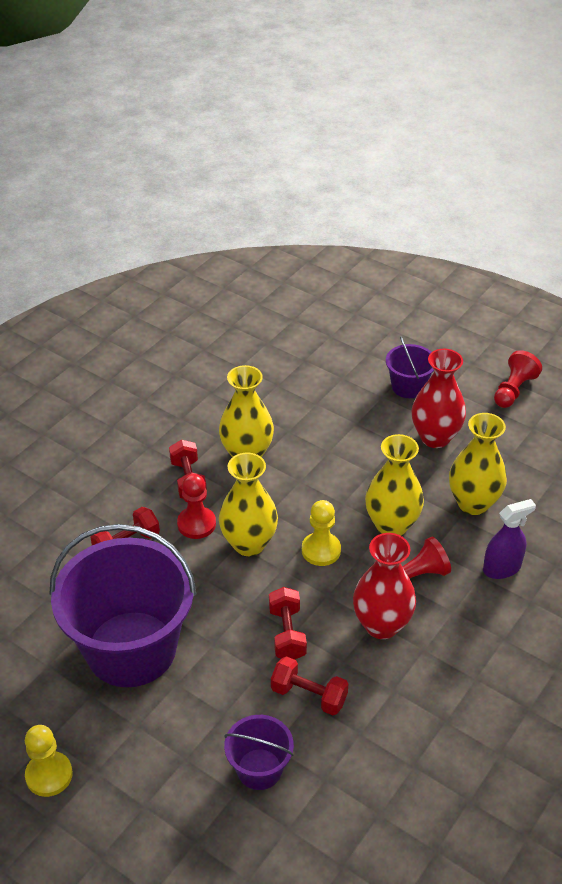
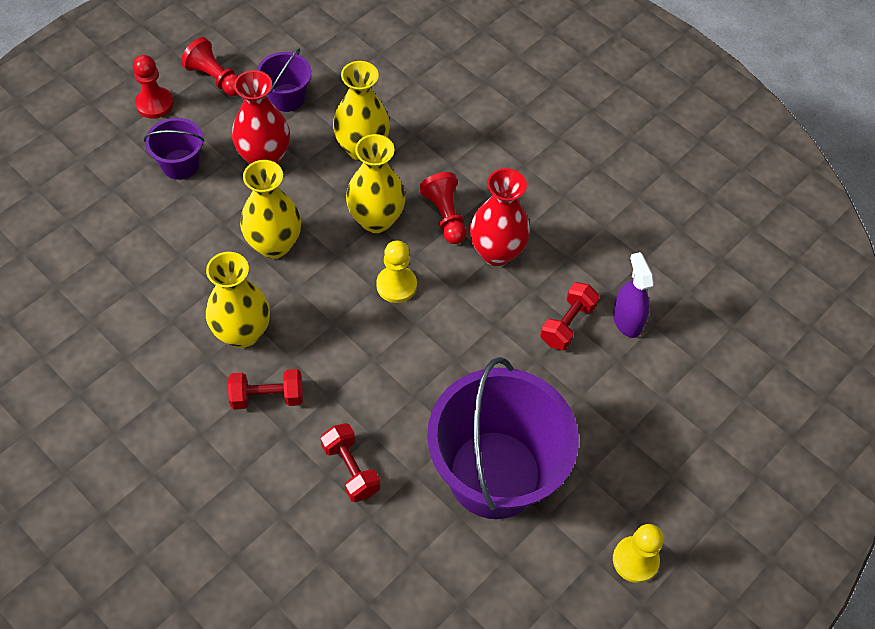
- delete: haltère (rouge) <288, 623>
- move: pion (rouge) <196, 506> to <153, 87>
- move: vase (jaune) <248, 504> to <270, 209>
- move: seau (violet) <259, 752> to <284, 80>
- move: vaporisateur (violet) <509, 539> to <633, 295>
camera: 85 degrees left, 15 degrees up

=====

Aim of the task -
Nothing but the pictures should be left out when the listing is repeated exactly.

Result of this exercise -
- delete: haltère (rouge) <288, 623>
- move: pion (rouge) <196, 506> to <153, 87>
- move: vase (jaune) <248, 504> to <270, 209>
- move: seau (violet) <259, 752> to <284, 80>
- move: vaporisateur (violet) <509, 539> to <633, 295>
camera: 85 degrees left, 15 degrees up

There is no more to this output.